Return every line from the records below in which the word "capsule" is found.
START Dataset content
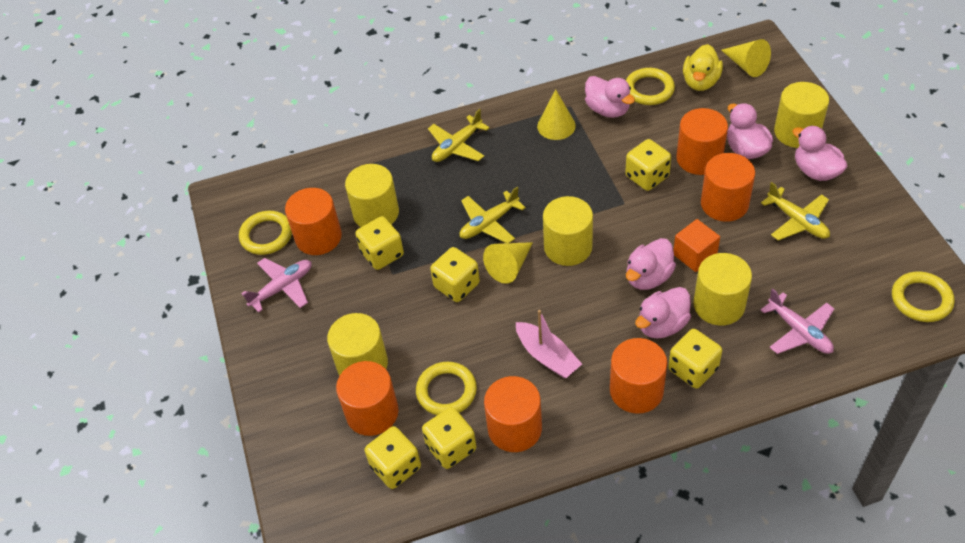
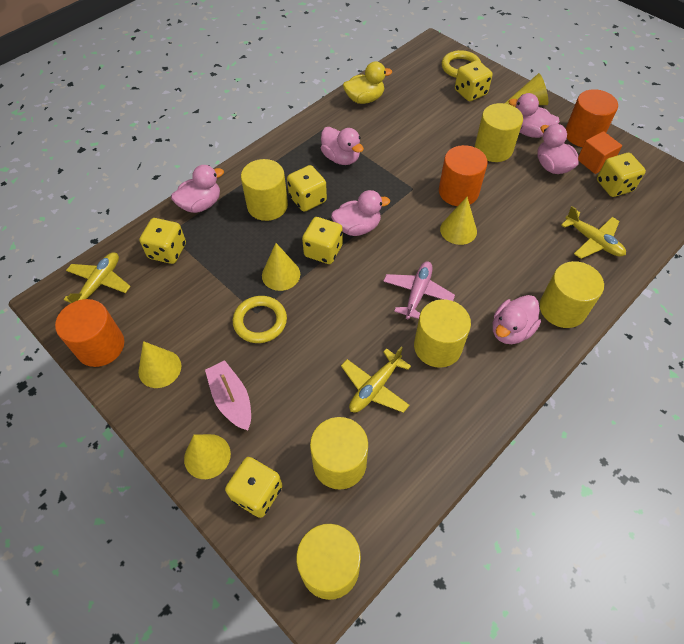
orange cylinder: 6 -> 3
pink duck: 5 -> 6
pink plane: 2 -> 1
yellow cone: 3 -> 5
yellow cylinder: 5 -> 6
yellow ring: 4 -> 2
END Dataset content
START Dataset content
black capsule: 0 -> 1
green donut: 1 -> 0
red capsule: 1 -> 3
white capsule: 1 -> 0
END Dataset content
START Dataset content
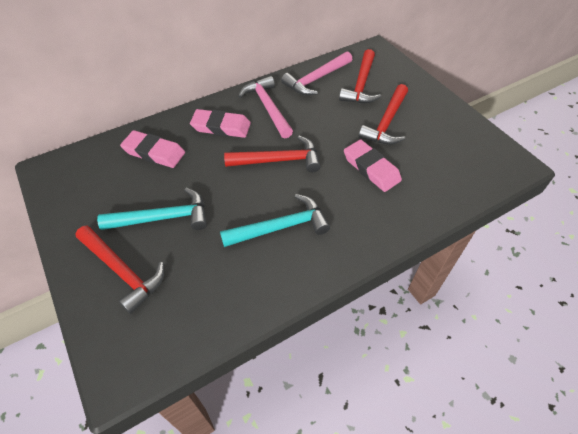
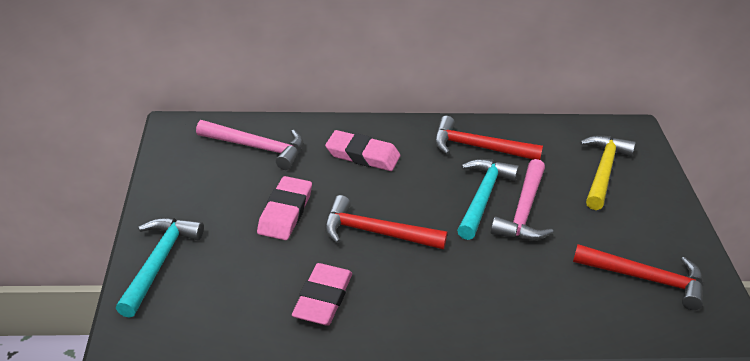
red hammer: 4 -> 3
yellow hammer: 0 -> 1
END Dataset content
**Answer below**:
black capsule: 0 -> 1
red capsule: 1 -> 3
white capsule: 1 -> 0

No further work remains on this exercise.